[Stored records]
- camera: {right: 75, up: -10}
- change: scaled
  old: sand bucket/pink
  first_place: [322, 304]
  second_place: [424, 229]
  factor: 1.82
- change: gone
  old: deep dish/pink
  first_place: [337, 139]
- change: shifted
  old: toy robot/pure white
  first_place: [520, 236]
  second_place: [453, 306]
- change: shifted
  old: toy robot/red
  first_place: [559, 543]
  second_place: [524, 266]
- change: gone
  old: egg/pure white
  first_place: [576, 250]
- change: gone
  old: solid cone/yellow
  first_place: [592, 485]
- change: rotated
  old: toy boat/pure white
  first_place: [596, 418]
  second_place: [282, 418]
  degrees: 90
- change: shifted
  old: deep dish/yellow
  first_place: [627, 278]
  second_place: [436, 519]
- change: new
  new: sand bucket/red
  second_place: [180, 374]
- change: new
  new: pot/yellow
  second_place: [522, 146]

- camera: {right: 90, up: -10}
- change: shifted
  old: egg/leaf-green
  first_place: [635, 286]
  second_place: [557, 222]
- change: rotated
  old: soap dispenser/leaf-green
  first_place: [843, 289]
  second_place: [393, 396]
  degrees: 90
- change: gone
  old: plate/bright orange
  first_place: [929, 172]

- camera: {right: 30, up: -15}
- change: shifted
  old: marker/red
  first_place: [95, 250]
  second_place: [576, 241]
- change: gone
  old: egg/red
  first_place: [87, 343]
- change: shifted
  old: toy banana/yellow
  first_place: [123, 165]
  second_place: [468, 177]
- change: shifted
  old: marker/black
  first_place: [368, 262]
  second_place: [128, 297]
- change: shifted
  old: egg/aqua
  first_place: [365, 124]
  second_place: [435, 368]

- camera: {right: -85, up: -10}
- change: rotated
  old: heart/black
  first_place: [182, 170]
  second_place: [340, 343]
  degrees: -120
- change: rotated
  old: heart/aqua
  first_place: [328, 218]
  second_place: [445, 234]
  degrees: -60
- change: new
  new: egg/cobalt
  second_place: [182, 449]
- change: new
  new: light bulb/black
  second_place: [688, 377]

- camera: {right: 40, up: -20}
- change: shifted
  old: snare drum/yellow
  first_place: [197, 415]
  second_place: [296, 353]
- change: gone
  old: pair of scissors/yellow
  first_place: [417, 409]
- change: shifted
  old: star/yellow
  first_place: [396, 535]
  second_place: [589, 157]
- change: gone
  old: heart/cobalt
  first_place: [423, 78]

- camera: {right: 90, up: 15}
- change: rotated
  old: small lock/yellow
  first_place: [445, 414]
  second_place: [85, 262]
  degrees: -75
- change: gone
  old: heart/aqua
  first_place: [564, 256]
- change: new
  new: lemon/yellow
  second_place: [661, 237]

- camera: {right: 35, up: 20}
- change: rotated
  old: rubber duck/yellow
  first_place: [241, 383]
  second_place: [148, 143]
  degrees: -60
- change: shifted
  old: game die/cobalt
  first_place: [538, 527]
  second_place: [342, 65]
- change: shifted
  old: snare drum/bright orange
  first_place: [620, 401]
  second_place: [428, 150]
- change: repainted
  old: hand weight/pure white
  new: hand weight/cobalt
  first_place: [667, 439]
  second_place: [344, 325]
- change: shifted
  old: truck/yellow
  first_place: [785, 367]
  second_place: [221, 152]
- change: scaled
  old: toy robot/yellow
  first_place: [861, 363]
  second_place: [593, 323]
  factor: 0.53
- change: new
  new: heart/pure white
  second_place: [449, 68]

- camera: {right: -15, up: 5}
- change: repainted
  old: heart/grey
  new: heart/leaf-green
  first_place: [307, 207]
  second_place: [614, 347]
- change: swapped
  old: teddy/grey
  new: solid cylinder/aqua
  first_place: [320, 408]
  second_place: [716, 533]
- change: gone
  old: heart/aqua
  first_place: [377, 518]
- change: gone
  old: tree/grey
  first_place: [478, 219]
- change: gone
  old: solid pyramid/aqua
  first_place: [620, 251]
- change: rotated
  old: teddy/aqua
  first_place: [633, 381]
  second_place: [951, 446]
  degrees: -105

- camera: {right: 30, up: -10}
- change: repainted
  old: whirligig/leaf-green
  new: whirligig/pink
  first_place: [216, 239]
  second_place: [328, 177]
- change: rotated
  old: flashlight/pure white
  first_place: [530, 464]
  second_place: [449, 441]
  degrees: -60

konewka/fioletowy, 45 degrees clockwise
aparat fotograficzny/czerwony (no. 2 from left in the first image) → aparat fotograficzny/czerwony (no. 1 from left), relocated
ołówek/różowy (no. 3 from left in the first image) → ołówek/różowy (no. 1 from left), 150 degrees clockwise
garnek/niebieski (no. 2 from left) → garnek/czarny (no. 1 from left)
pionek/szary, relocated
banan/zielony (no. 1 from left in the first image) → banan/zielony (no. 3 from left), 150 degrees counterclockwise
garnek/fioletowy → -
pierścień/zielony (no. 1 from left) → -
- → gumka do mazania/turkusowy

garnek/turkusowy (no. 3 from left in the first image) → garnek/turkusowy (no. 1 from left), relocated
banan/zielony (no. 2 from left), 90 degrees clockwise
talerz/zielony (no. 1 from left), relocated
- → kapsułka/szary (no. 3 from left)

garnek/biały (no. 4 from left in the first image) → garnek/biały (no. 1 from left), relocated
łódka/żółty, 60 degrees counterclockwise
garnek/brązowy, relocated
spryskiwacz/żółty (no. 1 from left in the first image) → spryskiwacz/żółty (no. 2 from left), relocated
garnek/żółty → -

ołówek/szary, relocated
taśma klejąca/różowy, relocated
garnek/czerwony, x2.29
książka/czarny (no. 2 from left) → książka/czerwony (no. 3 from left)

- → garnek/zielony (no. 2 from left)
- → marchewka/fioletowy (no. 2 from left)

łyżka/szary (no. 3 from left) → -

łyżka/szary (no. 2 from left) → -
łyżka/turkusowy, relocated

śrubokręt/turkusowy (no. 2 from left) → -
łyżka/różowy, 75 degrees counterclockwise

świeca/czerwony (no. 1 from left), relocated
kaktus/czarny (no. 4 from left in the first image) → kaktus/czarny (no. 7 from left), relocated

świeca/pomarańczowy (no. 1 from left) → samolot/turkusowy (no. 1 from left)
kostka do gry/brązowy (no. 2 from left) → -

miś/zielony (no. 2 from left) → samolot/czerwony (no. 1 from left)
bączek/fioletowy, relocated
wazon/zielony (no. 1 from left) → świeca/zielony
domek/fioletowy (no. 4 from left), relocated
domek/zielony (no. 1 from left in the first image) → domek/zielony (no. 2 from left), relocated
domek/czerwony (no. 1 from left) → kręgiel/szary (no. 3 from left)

[WHAT NEEDS TO BE DONE] Beginning with the line above that contains "old: deep dish/yellow", copy each line exactly up to and including the line that contains "new: pot/yellow", and go no further.

[TASK ANSWER]
  old: deep dish/yellow
  first_place: [627, 278]
  second_place: [436, 519]
- change: new
  new: sand bucket/red
  second_place: [180, 374]
- change: new
  new: pot/yellow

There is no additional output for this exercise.